** DATA FOR THIS EXERCISE follows **

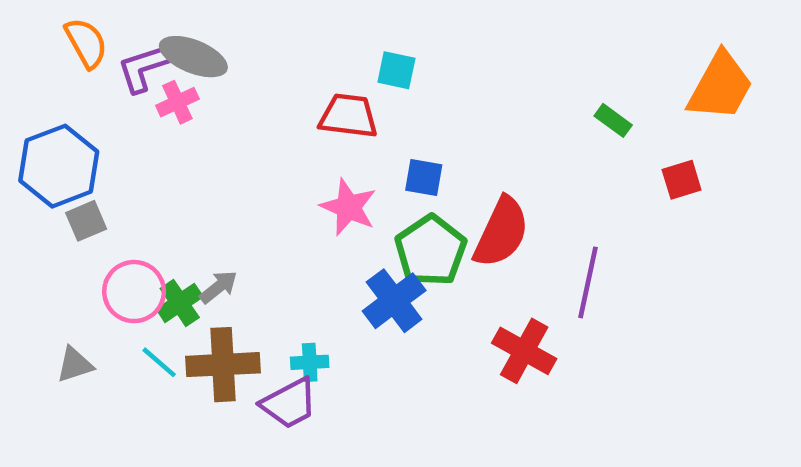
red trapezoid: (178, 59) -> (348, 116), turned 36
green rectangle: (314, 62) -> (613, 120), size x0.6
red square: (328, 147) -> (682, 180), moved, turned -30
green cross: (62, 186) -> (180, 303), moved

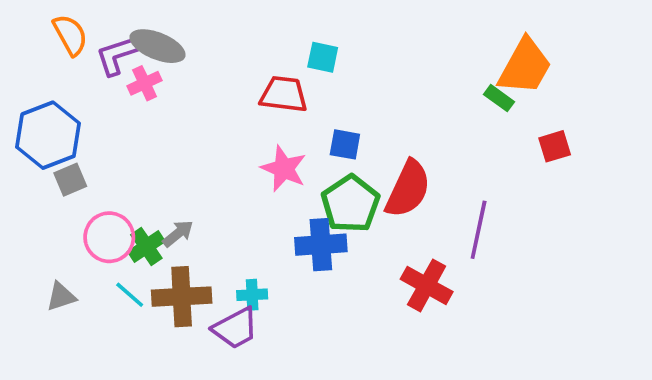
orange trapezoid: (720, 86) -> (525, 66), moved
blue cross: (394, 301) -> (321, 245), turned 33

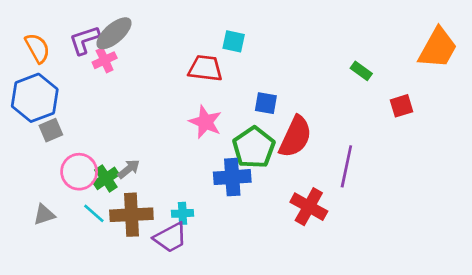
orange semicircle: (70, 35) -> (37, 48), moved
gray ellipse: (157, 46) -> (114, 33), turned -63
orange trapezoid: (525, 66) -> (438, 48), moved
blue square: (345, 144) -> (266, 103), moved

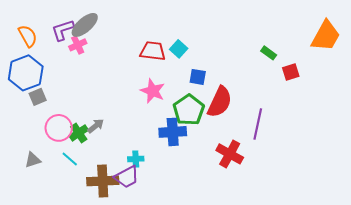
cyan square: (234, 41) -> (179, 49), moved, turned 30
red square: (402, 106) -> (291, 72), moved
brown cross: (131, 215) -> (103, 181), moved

** End of DATA FOR THIS EXERCISE **
** DATA FOR THIS EXERCISE follows **

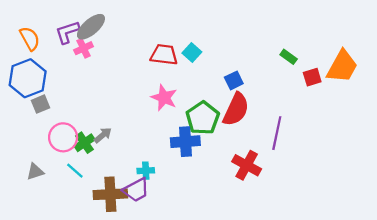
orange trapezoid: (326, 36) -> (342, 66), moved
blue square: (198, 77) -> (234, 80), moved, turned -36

** End of DATA FOR THIS EXERCISE **
** DATA FOR THIS EXERCISE follows **

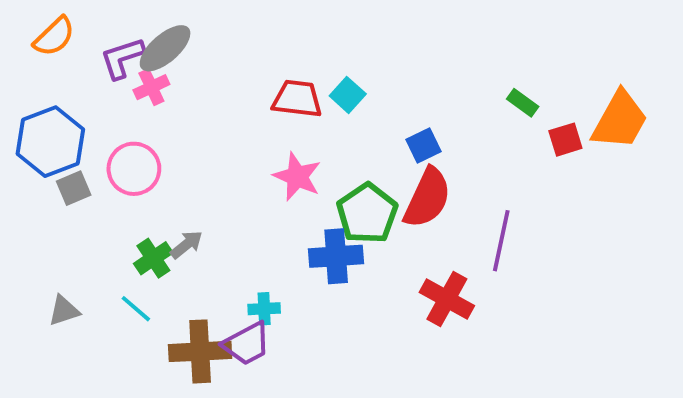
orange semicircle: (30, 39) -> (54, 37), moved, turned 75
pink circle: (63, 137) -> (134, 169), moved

** End of DATA FOR THIS EXERCISE **

*WHAT YOU ARE ASKED TO DO*: Would you quote everything above from the line containing "cyan square: (234, 41)" down to the line containing "brown cross: (131, 215) -> (103, 181), moved"? Include both of those lines and nothing else.

*EXERCISE RESPONSE*:
cyan square: (234, 41) -> (179, 49), moved, turned 30
red square: (402, 106) -> (291, 72), moved
brown cross: (131, 215) -> (103, 181), moved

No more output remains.